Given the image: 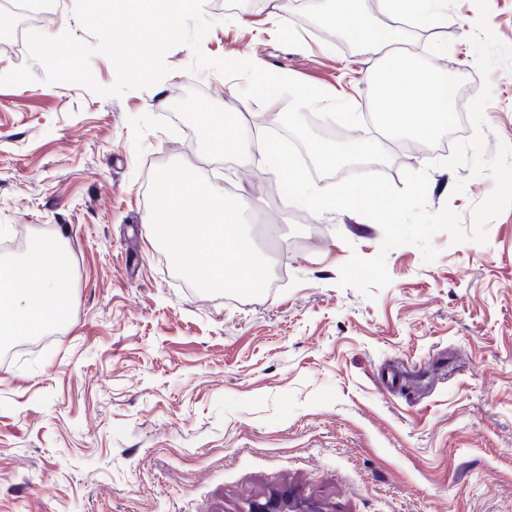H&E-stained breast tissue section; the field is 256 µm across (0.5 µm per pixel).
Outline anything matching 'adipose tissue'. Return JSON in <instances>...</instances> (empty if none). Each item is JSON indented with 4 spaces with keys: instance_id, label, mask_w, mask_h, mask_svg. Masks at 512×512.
<instances>
[{
    "instance_id": "ef3b65f1",
    "label": "adipose tissue",
    "mask_w": 512,
    "mask_h": 512,
    "mask_svg": "<svg viewBox=\"0 0 512 512\" xmlns=\"http://www.w3.org/2000/svg\"><path fill=\"white\" fill-rule=\"evenodd\" d=\"M339 2L331 21L361 43L375 88L391 103L390 138H397L402 129L424 138L440 134L447 127L450 112L447 76L434 71L424 83H416L413 73L395 60L402 42L400 34L372 31L367 19L354 10L353 0ZM70 264L69 252L57 240L38 237L26 260L0 269L1 336L25 335L49 320L63 324L65 297L58 278Z\"/></svg>"
}]
</instances>
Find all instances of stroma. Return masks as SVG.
<instances>
[{"label":"stroma","mask_w":512,"mask_h":512,"mask_svg":"<svg viewBox=\"0 0 512 512\" xmlns=\"http://www.w3.org/2000/svg\"><path fill=\"white\" fill-rule=\"evenodd\" d=\"M0 0V265L34 237L71 255L69 321L44 337L0 340V512H246L287 488L328 512H512V209L484 244L451 243L424 262L413 245L386 257L390 284L368 297L339 286L352 255L376 256L382 229L352 211L287 203L265 158L205 157L172 110L200 89L250 119L240 81L193 75L185 45L170 74L120 97L43 80L27 28ZM37 31L95 44L75 0H45ZM280 36L272 0L254 10L206 0L212 57H262L337 98L366 125L317 121L343 140L381 138L382 101L361 47L325 25ZM444 33L418 22L403 50L444 71L470 102L483 83L486 144H512V71L482 76L469 36L473 0H447ZM454 139L392 143L381 165L395 186L428 169L430 210L472 225L490 175L444 167ZM195 165L216 190L251 193L250 236L272 264L260 296L203 293L180 277L143 218L152 174Z\"/></svg>","instance_id":"1"}]
</instances>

══════

→ **Directive**: Only the lines from the one containing "Outline anything matching" through the end of the material should be reproduced, exactly, with both ends included.

→ **Solution for this exercise**:
Outline anything matching 'adipose tissue'. Return JSON in <instances>...</instances> (empty if none). Each item is JSON indented with 4 spaces with keys: instance_id, label, mask_w, mask_h, mask_svg. Masks at 512×512.
<instances>
[{
    "instance_id": "ef3b65f1",
    "label": "adipose tissue",
    "mask_w": 512,
    "mask_h": 512,
    "mask_svg": "<svg viewBox=\"0 0 512 512\" xmlns=\"http://www.w3.org/2000/svg\"><path fill=\"white\" fill-rule=\"evenodd\" d=\"M339 2L331 21L361 43L375 88L391 103L390 138H397L402 129L424 138L440 134L447 127L450 112L447 76L434 71L424 83H416L413 73L395 60L402 42L400 34L372 31L367 19L354 10L353 0ZM70 264L69 252L57 240L38 237L26 260L0 269L1 336L25 335L49 320L63 324L65 297L58 278Z\"/></svg>"
}]
</instances>
Find all instances of stroma. Return masks as SVG.
<instances>
[{"label":"stroma","mask_w":512,"mask_h":512,"mask_svg":"<svg viewBox=\"0 0 512 512\" xmlns=\"http://www.w3.org/2000/svg\"><path fill=\"white\" fill-rule=\"evenodd\" d=\"M0 0V265L34 237L71 255L69 321L44 337L0 340V512H246L287 488L328 512H512V209L484 244L451 243L424 262L413 245L386 257L390 284L368 297L339 286L352 255L376 256L382 229L352 211L287 203L265 158L205 157L172 110L200 89L250 119L240 81L193 75L185 45L170 74L120 97L43 80L27 28ZM37 31L95 44L75 0H45ZM280 36L272 0L254 10L206 0L212 57H262L337 98L366 125L317 121L343 140L381 138L382 101L361 47L325 25ZM444 33L418 22L403 50L444 71L470 102L483 83L486 144H512V71L482 76L469 36L473 0H447ZM454 139L392 143L381 165L395 186L428 169L430 210L472 225L490 175L444 167ZM195 165L216 190L251 193L250 236L272 264L260 296L203 293L180 277L143 218L152 174Z\"/></svg>","instance_id":"1"}]
</instances>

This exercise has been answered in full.